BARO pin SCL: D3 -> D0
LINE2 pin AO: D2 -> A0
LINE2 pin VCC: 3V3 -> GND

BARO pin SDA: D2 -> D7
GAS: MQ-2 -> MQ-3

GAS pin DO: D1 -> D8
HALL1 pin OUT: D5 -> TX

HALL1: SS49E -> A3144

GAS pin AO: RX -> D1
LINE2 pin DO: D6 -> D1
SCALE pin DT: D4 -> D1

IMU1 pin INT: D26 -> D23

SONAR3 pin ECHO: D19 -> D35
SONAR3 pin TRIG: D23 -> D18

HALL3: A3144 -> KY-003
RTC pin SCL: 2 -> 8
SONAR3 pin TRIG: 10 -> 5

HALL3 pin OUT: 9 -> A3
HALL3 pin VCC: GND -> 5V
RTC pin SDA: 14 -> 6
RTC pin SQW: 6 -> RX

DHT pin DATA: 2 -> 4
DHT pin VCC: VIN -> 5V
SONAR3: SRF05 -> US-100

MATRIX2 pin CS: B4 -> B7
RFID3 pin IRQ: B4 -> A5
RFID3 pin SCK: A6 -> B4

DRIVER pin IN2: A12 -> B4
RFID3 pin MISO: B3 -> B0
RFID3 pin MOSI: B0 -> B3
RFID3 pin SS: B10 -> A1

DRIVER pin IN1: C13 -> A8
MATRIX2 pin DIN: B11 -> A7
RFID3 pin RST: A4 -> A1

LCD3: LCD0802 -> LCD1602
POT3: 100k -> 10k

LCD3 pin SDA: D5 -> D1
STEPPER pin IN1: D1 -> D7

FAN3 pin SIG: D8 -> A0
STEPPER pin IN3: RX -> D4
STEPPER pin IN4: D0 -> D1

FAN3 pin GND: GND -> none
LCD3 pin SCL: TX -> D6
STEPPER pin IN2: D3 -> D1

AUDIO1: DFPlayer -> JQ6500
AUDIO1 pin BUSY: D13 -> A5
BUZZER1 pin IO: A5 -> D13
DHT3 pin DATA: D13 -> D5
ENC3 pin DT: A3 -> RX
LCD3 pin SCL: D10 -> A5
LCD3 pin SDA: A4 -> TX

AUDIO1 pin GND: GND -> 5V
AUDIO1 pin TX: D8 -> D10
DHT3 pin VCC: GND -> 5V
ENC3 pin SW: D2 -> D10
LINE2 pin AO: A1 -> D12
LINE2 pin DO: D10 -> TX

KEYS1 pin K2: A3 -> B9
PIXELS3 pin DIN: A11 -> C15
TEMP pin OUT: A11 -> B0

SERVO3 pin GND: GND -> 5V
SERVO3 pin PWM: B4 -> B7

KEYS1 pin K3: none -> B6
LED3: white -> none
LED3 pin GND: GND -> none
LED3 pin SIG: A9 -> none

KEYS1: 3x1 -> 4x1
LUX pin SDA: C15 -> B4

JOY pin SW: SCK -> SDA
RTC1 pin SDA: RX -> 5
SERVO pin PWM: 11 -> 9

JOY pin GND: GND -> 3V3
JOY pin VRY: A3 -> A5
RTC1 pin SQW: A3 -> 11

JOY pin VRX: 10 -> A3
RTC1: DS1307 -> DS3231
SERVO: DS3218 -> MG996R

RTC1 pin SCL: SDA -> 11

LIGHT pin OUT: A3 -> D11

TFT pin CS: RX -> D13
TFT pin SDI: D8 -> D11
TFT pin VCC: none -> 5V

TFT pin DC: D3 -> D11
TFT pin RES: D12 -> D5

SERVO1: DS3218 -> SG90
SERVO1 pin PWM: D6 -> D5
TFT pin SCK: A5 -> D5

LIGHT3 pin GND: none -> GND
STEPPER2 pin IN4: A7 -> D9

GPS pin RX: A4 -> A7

#####

=== YOUR GOAL ===
Return, without any change, the lines from the one holding "LCD3: LCD0802 -> LCD1602" through the end of the listing, and only those.

=== TASK RESPONSE ===
LCD3: LCD0802 -> LCD1602
POT3: 100k -> 10k

LCD3 pin SDA: D5 -> D1
STEPPER pin IN1: D1 -> D7

FAN3 pin SIG: D8 -> A0
STEPPER pin IN3: RX -> D4
STEPPER pin IN4: D0 -> D1

FAN3 pin GND: GND -> none
LCD3 pin SCL: TX -> D6
STEPPER pin IN2: D3 -> D1

AUDIO1: DFPlayer -> JQ6500
AUDIO1 pin BUSY: D13 -> A5
BUZZER1 pin IO: A5 -> D13
DHT3 pin DATA: D13 -> D5
ENC3 pin DT: A3 -> RX
LCD3 pin SCL: D10 -> A5
LCD3 pin SDA: A4 -> TX

AUDIO1 pin GND: GND -> 5V
AUDIO1 pin TX: D8 -> D10
DHT3 pin VCC: GND -> 5V
ENC3 pin SW: D2 -> D10
LINE2 pin AO: A1 -> D12
LINE2 pin DO: D10 -> TX

KEYS1 pin K2: A3 -> B9
PIXELS3 pin DIN: A11 -> C15
TEMP pin OUT: A11 -> B0

SERVO3 pin GND: GND -> 5V
SERVO3 pin PWM: B4 -> B7

KEYS1 pin K3: none -> B6
LED3: white -> none
LED3 pin GND: GND -> none
LED3 pin SIG: A9 -> none

KEYS1: 3x1 -> 4x1
LUX pin SDA: C15 -> B4

JOY pin SW: SCK -> SDA
RTC1 pin SDA: RX -> 5
SERVO pin PWM: 11 -> 9

JOY pin GND: GND -> 3V3
JOY pin VRY: A3 -> A5
RTC1 pin SQW: A3 -> 11

JOY pin VRX: 10 -> A3
RTC1: DS1307 -> DS3231
SERVO: DS3218 -> MG996R

RTC1 pin SCL: SDA -> 11

LIGHT pin OUT: A3 -> D11

TFT pin CS: RX -> D13
TFT pin SDI: D8 -> D11
TFT pin VCC: none -> 5V

TFT pin DC: D3 -> D11
TFT pin RES: D12 -> D5

SERVO1: DS3218 -> SG90
SERVO1 pin PWM: D6 -> D5
TFT pin SCK: A5 -> D5

LIGHT3 pin GND: none -> GND
STEPPER2 pin IN4: A7 -> D9

GPS pin RX: A4 -> A7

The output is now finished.